[Before-and-after change records]
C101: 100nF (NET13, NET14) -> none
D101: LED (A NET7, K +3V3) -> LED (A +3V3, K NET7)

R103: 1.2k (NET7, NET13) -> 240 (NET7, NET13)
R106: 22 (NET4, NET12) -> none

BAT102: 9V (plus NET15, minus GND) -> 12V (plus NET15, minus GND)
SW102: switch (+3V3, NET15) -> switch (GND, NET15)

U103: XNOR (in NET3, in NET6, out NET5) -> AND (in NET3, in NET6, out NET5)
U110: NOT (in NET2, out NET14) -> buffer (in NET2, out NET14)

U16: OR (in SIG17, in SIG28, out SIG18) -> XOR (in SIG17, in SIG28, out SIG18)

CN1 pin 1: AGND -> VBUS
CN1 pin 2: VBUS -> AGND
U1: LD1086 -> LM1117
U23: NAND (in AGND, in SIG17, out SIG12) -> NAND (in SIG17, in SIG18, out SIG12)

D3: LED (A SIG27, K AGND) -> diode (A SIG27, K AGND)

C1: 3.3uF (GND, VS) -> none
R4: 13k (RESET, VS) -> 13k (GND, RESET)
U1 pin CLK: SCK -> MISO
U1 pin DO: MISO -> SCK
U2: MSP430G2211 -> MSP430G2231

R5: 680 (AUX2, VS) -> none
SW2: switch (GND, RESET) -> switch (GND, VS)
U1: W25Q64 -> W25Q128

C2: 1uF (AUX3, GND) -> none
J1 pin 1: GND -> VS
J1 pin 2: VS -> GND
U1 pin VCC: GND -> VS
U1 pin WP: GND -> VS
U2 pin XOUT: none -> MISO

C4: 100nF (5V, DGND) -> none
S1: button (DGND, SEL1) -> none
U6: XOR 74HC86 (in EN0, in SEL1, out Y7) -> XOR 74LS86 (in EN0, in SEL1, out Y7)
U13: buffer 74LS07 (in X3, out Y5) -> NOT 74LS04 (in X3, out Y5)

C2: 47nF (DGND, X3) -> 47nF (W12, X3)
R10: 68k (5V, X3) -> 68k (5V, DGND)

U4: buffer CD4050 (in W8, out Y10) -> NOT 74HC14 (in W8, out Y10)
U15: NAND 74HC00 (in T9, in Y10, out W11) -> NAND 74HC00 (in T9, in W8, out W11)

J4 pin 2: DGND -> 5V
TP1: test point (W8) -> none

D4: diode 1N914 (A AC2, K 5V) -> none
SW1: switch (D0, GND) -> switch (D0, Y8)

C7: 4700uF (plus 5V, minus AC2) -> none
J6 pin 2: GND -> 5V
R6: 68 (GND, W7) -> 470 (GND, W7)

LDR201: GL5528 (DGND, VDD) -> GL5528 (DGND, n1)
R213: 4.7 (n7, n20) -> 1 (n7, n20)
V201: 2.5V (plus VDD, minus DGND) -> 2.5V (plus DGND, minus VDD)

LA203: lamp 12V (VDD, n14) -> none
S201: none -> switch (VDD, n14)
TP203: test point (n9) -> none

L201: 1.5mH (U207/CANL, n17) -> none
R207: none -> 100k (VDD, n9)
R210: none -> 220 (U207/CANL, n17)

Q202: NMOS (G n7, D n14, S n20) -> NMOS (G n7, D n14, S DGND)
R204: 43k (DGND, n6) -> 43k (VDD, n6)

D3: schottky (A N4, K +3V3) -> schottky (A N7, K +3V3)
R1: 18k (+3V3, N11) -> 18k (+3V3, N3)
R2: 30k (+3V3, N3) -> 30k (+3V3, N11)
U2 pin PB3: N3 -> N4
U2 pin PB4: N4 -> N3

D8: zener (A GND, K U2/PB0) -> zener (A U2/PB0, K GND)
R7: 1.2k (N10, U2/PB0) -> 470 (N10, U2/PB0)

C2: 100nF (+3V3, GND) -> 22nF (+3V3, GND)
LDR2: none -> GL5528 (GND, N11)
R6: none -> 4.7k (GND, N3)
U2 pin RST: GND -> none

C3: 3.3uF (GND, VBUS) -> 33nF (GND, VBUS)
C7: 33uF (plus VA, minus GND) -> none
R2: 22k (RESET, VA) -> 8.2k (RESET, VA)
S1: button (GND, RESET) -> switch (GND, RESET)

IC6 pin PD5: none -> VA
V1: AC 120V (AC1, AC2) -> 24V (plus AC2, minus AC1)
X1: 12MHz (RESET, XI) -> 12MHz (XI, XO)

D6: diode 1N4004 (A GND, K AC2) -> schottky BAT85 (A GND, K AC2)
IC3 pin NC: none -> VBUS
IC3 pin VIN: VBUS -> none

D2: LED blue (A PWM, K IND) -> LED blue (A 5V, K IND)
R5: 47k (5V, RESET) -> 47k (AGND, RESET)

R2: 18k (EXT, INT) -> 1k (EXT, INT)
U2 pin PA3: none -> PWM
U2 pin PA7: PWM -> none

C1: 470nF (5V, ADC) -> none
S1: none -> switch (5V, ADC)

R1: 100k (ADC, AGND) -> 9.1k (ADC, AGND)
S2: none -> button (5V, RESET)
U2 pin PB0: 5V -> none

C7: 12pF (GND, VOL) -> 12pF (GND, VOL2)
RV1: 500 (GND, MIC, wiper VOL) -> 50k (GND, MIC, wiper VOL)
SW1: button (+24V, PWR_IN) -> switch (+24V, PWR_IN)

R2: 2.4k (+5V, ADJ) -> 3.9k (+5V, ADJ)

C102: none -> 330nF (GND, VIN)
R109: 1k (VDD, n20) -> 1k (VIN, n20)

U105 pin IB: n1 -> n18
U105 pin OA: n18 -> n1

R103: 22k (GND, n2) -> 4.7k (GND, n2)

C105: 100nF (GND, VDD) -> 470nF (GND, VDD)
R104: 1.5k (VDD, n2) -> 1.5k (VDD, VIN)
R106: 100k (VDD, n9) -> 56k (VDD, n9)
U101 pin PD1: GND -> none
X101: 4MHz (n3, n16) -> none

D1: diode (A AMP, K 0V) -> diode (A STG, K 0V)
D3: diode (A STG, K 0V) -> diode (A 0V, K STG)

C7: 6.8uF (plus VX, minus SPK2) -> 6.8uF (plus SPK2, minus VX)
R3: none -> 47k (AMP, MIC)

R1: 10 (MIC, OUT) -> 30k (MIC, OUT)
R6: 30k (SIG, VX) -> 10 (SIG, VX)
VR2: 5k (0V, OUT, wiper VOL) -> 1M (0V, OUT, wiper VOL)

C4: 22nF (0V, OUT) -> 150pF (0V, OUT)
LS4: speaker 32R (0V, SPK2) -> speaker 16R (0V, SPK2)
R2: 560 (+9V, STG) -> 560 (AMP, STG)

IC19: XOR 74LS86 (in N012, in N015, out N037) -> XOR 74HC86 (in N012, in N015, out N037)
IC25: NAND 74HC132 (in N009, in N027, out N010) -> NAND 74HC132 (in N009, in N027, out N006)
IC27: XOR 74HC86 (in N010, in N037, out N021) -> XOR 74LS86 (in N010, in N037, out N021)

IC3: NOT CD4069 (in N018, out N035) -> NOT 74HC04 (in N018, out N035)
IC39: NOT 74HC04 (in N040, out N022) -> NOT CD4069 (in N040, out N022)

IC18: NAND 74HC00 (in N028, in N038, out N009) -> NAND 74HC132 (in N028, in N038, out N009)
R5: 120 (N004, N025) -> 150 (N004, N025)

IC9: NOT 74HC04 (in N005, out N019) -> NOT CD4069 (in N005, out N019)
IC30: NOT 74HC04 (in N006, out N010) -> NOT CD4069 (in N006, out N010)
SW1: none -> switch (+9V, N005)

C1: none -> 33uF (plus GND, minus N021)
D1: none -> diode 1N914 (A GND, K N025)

Exercise description
How many lines of the entries include the string "schottky"? Answer with a number and no other words.

Answer to the exercise
2